TASK TO COMPLETE ->
Look for the string "rolling" in the material below. Copy every line where you find it.

PROVIDED ENTRIES ->
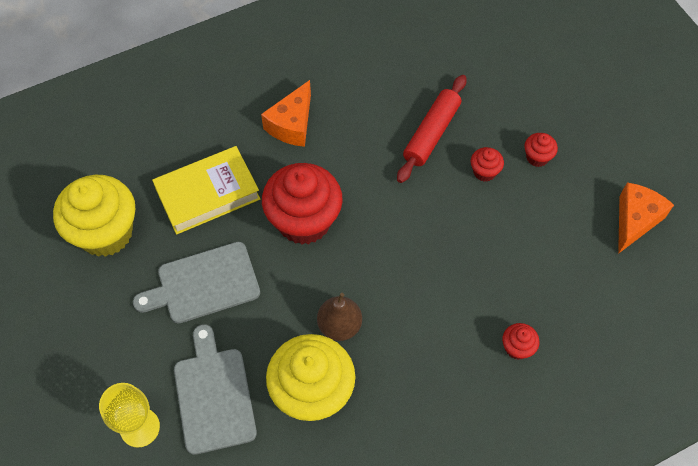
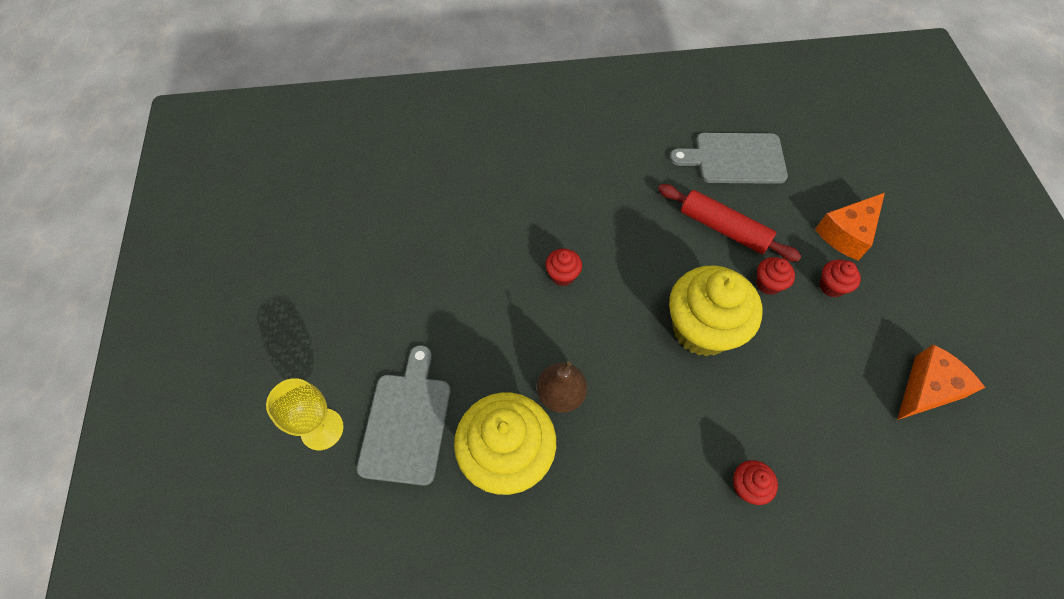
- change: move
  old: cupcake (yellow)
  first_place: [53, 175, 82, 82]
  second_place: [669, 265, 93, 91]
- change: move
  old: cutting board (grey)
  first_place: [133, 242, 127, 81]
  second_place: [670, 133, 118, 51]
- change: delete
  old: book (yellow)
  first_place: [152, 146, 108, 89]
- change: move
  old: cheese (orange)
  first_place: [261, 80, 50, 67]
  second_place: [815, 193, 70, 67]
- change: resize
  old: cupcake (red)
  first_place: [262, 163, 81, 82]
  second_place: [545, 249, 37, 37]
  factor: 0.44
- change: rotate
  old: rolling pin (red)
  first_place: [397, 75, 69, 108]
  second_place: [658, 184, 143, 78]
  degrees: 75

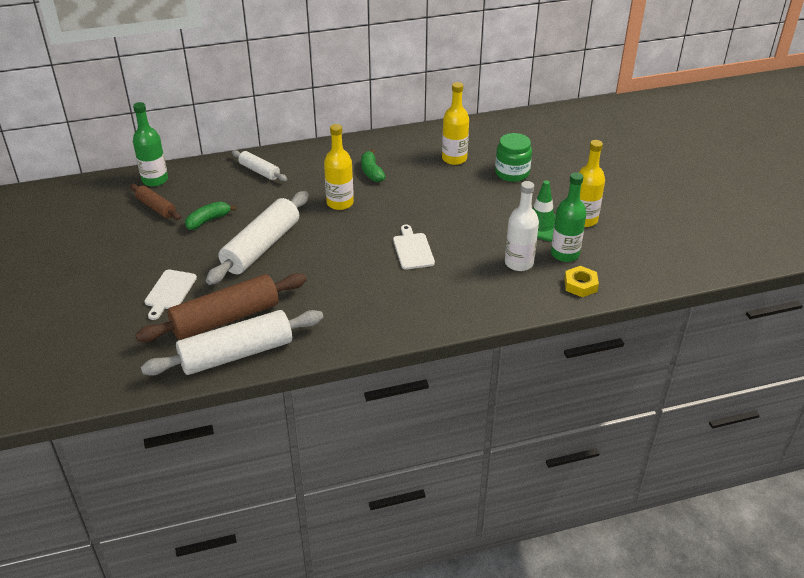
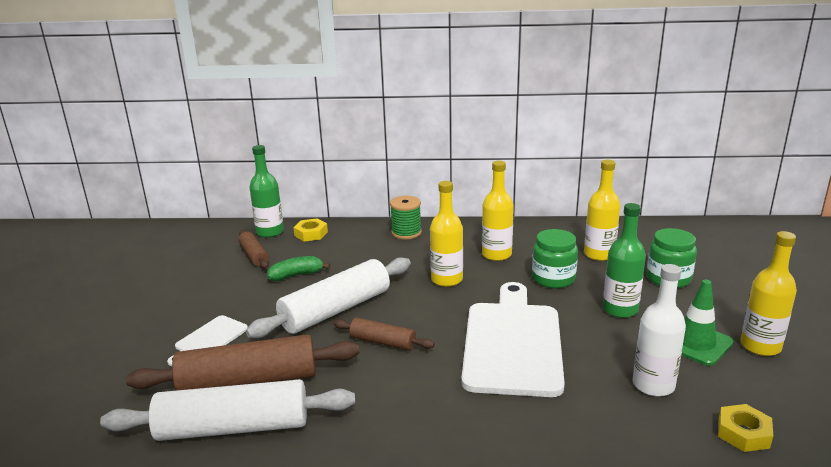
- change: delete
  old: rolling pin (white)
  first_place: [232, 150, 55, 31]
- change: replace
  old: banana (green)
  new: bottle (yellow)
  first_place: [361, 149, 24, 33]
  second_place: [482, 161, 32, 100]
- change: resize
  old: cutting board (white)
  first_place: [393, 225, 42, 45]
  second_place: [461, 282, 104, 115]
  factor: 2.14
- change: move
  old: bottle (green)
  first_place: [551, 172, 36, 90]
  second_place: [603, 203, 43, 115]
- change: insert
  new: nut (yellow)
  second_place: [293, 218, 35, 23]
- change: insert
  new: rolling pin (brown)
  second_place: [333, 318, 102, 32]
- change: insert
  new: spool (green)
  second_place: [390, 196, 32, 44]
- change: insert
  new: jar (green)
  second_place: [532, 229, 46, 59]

RESPONSE TO THE TASK ->
  old: rolling pin (red)
  old: rolling pin (white)
  new: rolling pin (brown)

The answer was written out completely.